Rows from a dataset
··········
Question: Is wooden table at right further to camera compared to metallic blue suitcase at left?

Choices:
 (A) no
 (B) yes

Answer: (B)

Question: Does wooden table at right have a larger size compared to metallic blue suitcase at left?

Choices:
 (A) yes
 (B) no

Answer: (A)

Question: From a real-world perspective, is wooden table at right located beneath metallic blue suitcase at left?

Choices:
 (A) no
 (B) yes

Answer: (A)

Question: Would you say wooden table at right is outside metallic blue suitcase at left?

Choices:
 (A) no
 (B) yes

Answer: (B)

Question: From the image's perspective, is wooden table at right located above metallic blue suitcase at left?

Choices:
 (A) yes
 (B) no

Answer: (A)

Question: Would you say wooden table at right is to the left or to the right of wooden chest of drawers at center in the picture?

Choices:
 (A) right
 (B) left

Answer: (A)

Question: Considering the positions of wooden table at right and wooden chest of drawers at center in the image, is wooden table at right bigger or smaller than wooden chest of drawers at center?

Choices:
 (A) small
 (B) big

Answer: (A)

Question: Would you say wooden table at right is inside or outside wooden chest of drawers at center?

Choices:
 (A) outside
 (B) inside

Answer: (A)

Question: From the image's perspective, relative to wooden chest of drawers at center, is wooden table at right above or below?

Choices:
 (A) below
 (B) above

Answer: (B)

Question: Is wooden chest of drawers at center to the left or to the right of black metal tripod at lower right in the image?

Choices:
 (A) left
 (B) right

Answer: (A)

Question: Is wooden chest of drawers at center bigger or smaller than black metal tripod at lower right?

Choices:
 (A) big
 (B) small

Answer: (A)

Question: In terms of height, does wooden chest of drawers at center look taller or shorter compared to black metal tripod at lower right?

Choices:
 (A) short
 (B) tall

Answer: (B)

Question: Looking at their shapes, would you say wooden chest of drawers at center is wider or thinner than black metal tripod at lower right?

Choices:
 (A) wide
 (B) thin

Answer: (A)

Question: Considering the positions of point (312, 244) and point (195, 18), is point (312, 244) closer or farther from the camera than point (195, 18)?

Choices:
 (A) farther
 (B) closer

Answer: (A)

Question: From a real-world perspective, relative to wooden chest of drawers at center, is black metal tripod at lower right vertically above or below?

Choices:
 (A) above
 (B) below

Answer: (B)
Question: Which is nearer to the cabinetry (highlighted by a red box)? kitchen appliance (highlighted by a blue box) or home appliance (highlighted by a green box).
··········
Convert every line of the entries above into a numbered list, leaving out the blank lines.

1. Question: Is wooden table at right further to camera compared to metallic blue suitcase at left?
2. Choices:
3.  (A) no
4.  (B) yes
5. Answer: (B)
6. Question: Does wooden table at right have a larger size compared to metallic blue suitcase at left?
7. Choices:
8.  (A) yes
9.  (B) no
10. Answer: (A)
11. Question: From a real-world perspective, is wooden table at right located beneath metallic blue suitcase at left?
12. Choices:
13.  (A) no
14.  (B) yes
15. Answer: (A)
16. Question: Would you say wooden table at right is outside metallic blue suitcase at left?
17. Choices:
18.  (A) no
19.  (B) yes
20. Answer: (B)
21. Question: From the image's perspective, is wooden table at right located above metallic blue suitcase at left?
22. Choices:
23.  (A) yes
24.  (B) no
25. Answer: (A)
26. Question: Would you say wooden table at right is to the left or to the right of wooden chest of drawers at center in the picture?
27. Choices:
28.  (A) right
29.  (B) left
30. Answer: (A)
31. Question: Considering the positions of wooden table at right and wooden chest of drawers at center in the image, is wooden table at right bigger or smaller than wooden chest of drawers at center?
32. Choices:
33.  (A) small
34.  (B) big
35. Answer: (A)
36. Question: Would you say wooden table at right is inside or outside wooden chest of drawers at center?
37. Choices:
38.  (A) outside
39.  (B) inside
40. Answer: (A)
41. Question: From the image's perspective, relative to wooden chest of drawers at center, is wooden table at right above or below?
42. Choices:
43.  (A) below
44.  (B) above
45. Answer: (B)
46. Question: Is wooden chest of drawers at center to the left or to the right of black metal tripod at lower right in the image?
47. Choices:
48.  (A) left
49.  (B) right
50. Answer: (A)
51. Question: Is wooden chest of drawers at center bigger or smaller than black metal tripod at lower right?
52. Choices:
53.  (A) big
54.  (B) small
55. Answer: (A)
56. Question: In terms of height, does wooden chest of drawers at center look taller or shorter compared to black metal tripod at lower right?
57. Choices:
58.  (A) short
59.  (B) tall
60. Answer: (B)
61. Question: Looking at their shapes, would you say wooden chest of drawers at center is wider or thinner than black metal tripod at lower right?
62. Choices:
63.  (A) wide
64.  (B) thin
65. Answer: (A)
66. Question: Considering the positions of point (312, 244) and point (195, 18), is point (312, 244) closer or farther from the camera than point (195, 18)?
67. Choices:
68.  (A) farther
69.  (B) closer
70. Answer: (A)
71. Question: From a real-world perspective, relative to wooden chest of drawers at center, is black metal tripod at lower right vertically above or below?
72. Choices:
73.  (A) above
74.  (B) below
75. Answer: (B)
76. Question: Which is nearer to the cabinetry (highlighted by a red box)? kitchen appliance (highlighted by a blue box) or home appliance (highlighted by a green box).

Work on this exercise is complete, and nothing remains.